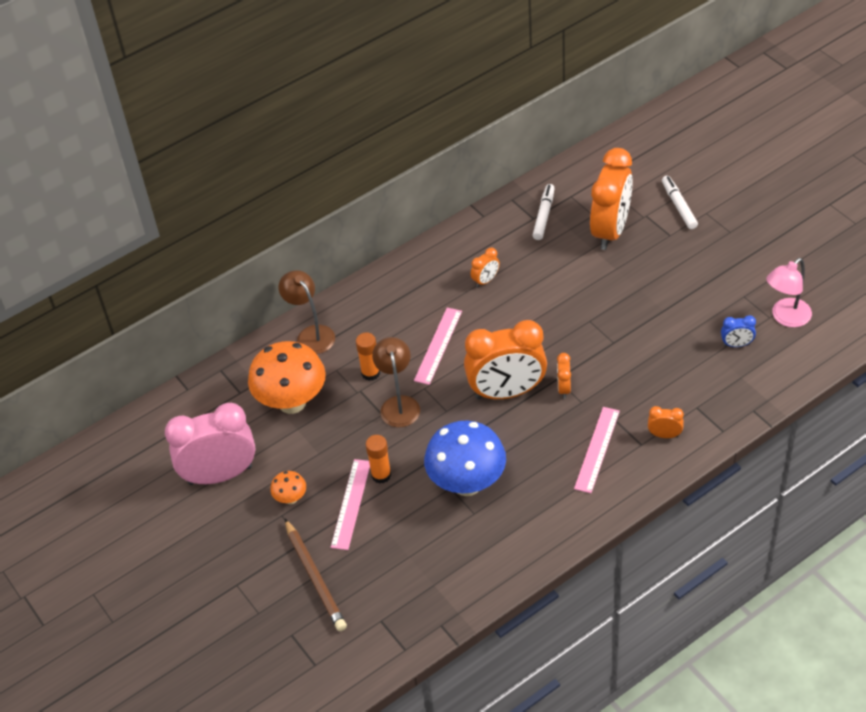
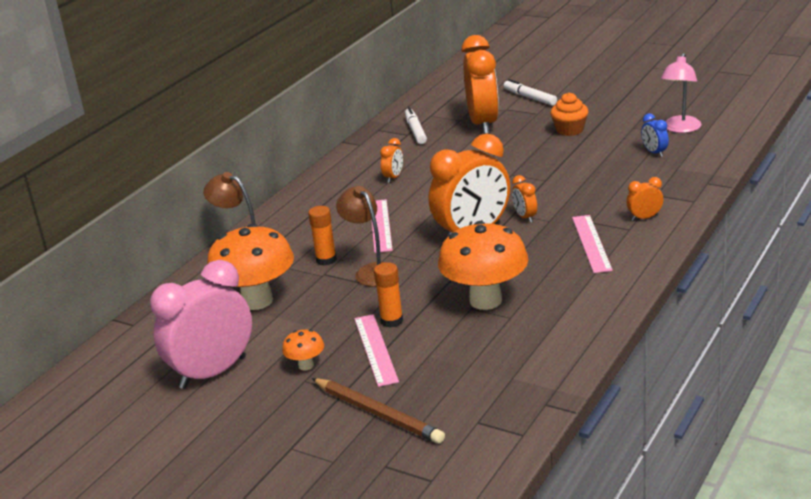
camera: 25 degrees left, 20 degrees down
blue mushroom [424,421,506,496] -> orange mushroom [438,221,528,310]
blue clock [721,315,756,347] -> blue clock turned 90 degrees clockwise [641,113,669,157]
none -> orange cupcake [550,93,589,136]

......

Copy every line of the listing that contains the word "orange".

## [Task output]
blue mushroom [424,421,506,496] -> orange mushroom [438,221,528,310]
none -> orange cupcake [550,93,589,136]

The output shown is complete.